What you will do: In the data below, reproduce word for word every line starting with the one containing "green star: moved 2 px left, 1 px down" and going on through the one containing "blue triangle: moved 12", both ends included. Leave out the picture lines.

--- start ---

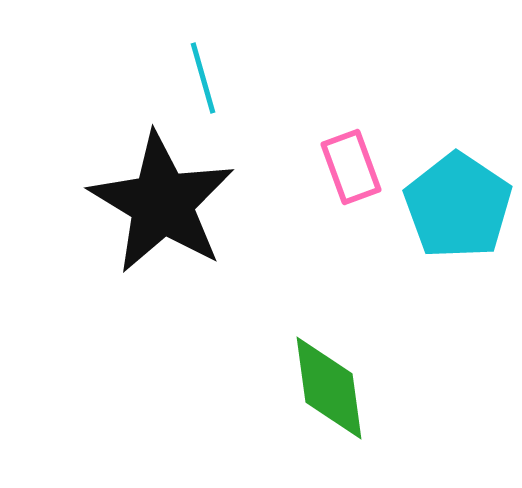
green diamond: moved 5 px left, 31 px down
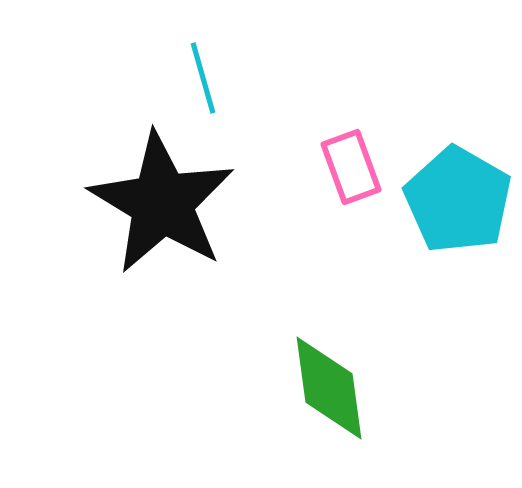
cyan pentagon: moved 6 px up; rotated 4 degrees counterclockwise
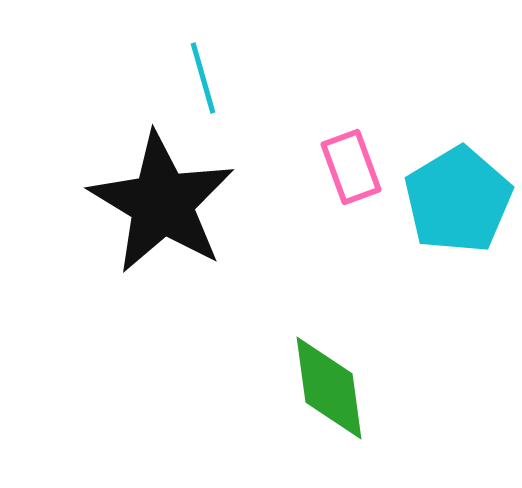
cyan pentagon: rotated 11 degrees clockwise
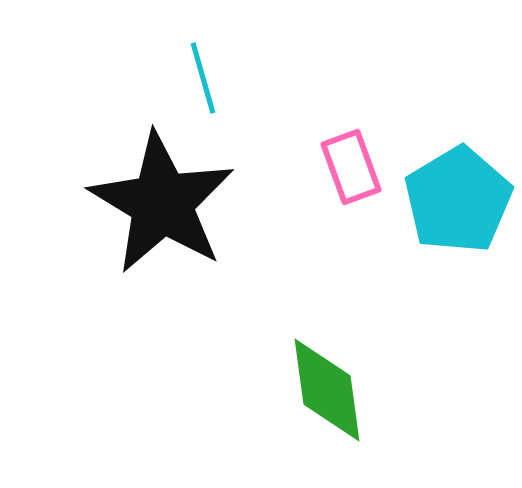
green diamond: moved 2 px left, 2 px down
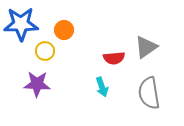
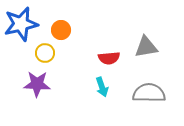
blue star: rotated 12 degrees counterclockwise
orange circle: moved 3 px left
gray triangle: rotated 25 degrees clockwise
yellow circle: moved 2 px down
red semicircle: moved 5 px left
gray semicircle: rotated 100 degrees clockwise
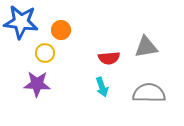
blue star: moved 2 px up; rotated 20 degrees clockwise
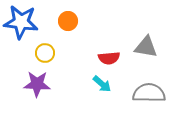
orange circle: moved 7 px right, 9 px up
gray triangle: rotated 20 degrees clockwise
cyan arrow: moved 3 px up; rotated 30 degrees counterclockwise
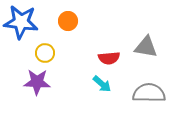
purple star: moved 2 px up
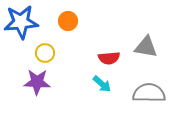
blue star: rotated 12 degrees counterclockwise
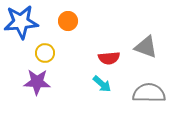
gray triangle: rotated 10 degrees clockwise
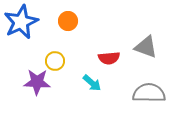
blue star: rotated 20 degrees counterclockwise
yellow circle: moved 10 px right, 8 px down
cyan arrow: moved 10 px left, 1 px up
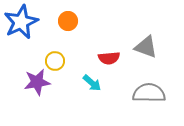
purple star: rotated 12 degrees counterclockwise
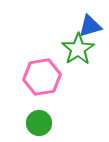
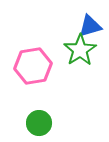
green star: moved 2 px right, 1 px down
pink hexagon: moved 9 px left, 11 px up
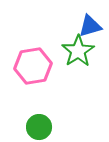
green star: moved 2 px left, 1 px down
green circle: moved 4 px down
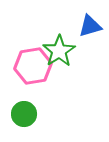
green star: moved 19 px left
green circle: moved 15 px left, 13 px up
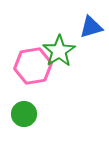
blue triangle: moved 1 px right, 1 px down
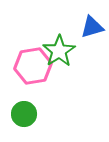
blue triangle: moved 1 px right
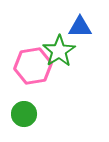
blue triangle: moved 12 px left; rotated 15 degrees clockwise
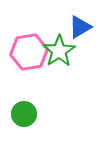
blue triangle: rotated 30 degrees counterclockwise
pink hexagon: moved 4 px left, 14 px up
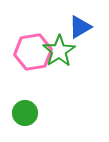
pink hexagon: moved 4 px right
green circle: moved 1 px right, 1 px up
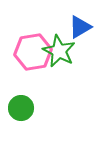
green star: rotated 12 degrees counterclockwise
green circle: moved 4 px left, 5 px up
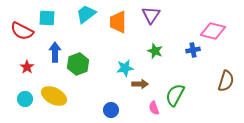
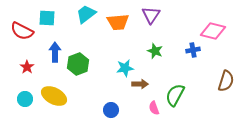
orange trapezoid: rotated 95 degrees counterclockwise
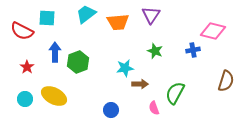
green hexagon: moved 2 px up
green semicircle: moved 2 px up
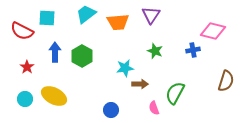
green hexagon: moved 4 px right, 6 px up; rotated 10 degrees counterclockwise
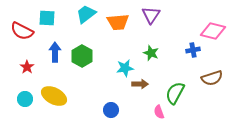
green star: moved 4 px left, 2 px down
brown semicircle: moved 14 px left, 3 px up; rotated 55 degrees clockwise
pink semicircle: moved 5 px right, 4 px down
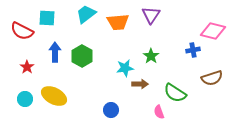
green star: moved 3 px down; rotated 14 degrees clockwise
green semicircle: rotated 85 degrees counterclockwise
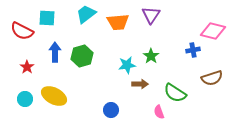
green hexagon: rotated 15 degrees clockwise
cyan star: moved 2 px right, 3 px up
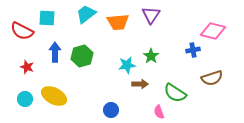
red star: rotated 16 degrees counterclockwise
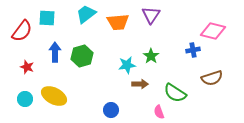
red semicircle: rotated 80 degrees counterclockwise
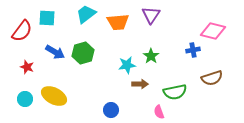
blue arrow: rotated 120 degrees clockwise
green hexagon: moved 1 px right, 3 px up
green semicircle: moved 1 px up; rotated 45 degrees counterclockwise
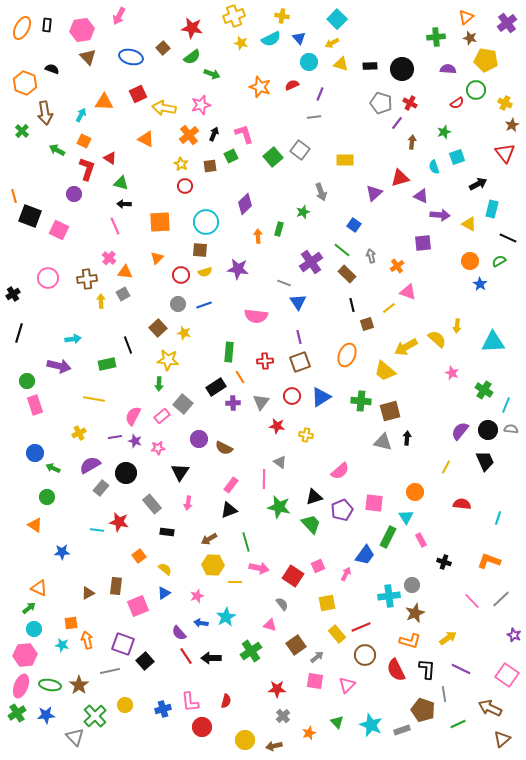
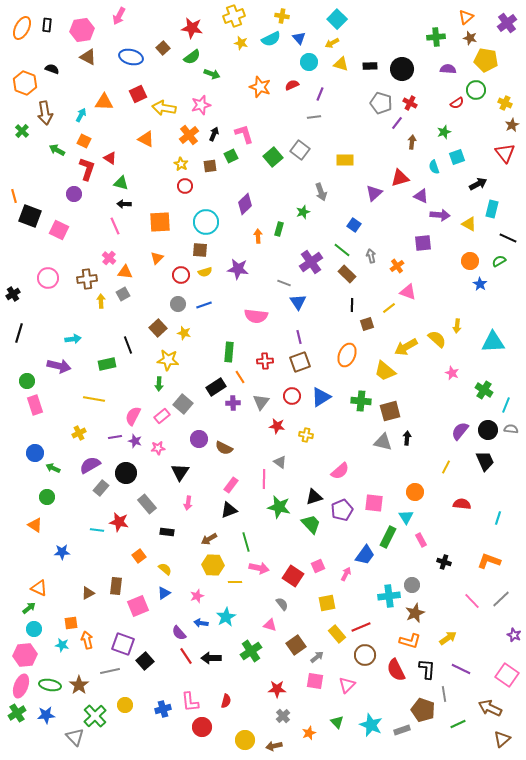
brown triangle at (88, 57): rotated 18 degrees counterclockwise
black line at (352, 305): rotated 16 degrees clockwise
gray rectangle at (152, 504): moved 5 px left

--- end ---
--- start ---

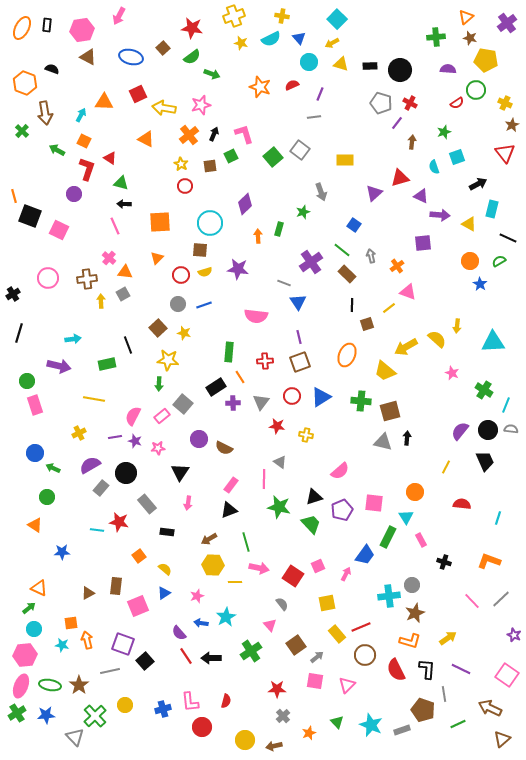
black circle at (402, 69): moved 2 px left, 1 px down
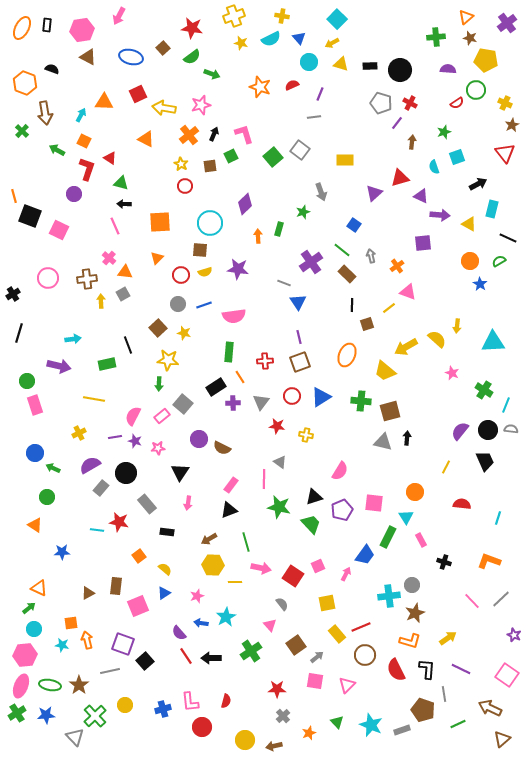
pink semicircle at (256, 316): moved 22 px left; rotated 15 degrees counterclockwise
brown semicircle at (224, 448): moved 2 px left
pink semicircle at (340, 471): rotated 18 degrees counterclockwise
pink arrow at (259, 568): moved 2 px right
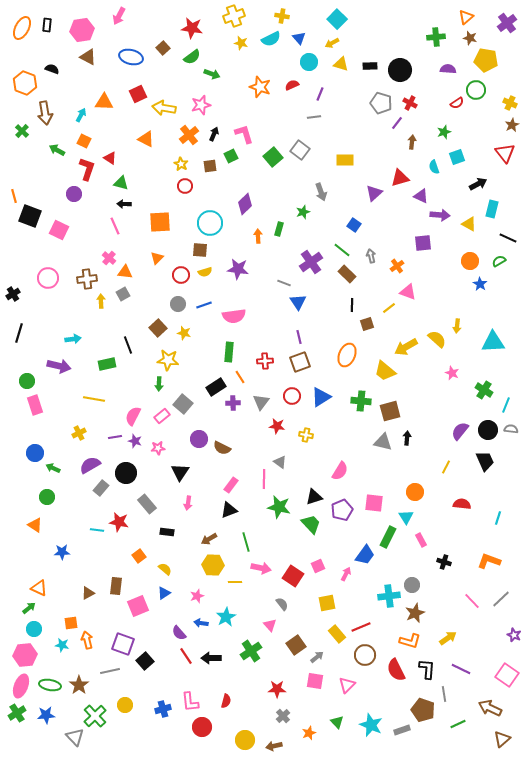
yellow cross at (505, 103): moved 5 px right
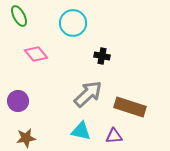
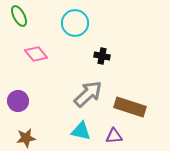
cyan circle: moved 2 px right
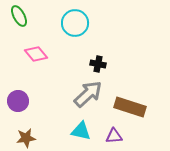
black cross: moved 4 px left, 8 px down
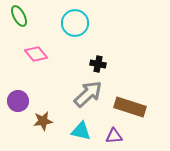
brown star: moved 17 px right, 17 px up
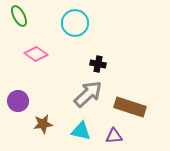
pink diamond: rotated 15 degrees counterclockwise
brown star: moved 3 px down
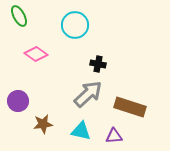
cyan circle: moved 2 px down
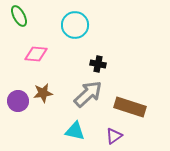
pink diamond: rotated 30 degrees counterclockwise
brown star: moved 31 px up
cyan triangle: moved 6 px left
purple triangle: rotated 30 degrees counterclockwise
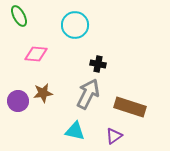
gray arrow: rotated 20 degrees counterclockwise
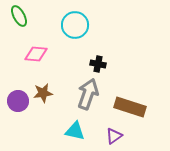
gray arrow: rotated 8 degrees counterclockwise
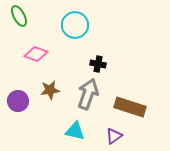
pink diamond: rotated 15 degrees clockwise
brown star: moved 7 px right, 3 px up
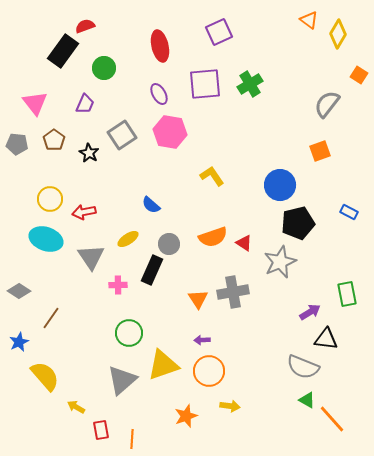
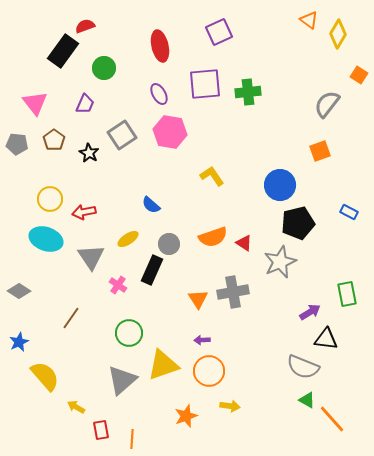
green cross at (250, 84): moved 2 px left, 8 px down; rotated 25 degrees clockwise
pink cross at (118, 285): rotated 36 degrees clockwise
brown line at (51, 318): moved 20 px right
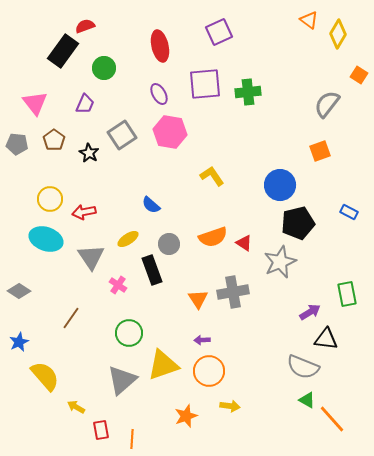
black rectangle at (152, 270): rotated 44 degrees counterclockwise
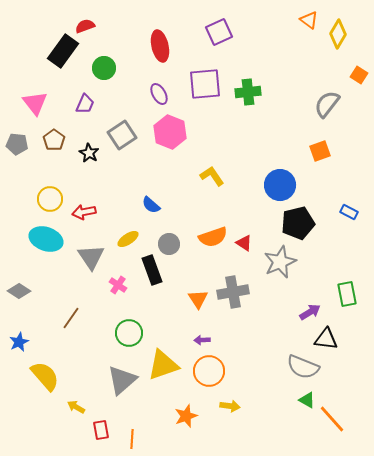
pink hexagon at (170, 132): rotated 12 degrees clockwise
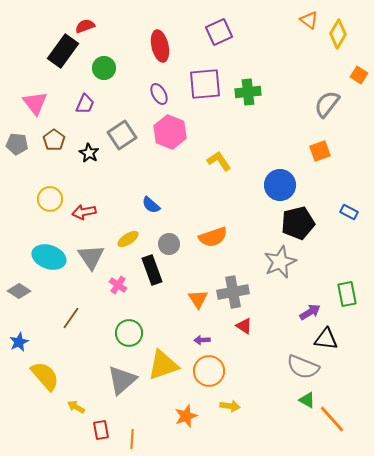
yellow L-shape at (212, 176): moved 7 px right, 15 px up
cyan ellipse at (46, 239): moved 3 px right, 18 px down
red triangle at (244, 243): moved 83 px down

--- end ---

Correct result:
green star: moved 2 px left, 1 px down
green circle: moved 4 px down
green star: moved 19 px left
green circle: moved 15 px left, 13 px up
blue triangle: moved 1 px right, 1 px down
blue triangle: moved 1 px right
blue triangle: moved 12 px left; rotated 15 degrees clockwise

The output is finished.